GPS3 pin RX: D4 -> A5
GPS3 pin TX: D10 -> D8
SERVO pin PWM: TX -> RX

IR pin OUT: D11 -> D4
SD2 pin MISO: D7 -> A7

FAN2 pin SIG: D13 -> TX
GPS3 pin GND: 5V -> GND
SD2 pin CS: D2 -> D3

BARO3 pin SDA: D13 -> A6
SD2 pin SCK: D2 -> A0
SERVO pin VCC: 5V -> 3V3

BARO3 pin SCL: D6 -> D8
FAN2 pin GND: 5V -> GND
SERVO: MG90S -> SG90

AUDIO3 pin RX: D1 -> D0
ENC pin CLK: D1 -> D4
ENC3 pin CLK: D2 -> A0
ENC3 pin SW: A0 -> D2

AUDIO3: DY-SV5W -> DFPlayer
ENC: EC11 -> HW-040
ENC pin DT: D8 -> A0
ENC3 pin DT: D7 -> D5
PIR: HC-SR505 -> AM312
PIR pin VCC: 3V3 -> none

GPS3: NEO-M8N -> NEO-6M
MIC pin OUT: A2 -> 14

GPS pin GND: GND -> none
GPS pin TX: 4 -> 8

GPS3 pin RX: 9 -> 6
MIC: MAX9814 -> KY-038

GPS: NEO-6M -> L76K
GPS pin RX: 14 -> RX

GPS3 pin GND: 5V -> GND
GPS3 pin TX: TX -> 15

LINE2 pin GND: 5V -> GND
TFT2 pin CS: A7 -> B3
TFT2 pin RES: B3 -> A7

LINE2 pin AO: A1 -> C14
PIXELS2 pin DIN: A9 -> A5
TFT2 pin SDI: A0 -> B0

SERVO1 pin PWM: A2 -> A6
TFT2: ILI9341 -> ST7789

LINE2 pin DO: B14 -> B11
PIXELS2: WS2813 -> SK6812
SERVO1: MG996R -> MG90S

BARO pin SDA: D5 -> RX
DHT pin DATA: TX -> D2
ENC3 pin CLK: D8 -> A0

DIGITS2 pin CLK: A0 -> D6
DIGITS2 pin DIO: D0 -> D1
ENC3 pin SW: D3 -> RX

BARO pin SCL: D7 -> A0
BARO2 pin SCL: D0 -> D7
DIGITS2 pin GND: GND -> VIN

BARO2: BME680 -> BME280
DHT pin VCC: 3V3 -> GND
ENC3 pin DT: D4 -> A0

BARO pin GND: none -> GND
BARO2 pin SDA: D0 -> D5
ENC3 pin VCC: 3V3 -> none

**EXERCISE INSTRUCTIONS:**
Reproduce verbatim the lines above, from the line with "TFT2 pin SDI: A0 -> B0" through the line with "BARO pin SCL: D7 -> A0".

**TASK RESULT:**
TFT2 pin SDI: A0 -> B0

SERVO1 pin PWM: A2 -> A6
TFT2: ILI9341 -> ST7789

LINE2 pin DO: B14 -> B11
PIXELS2: WS2813 -> SK6812
SERVO1: MG996R -> MG90S

BARO pin SDA: D5 -> RX
DHT pin DATA: TX -> D2
ENC3 pin CLK: D8 -> A0

DIGITS2 pin CLK: A0 -> D6
DIGITS2 pin DIO: D0 -> D1
ENC3 pin SW: D3 -> RX

BARO pin SCL: D7 -> A0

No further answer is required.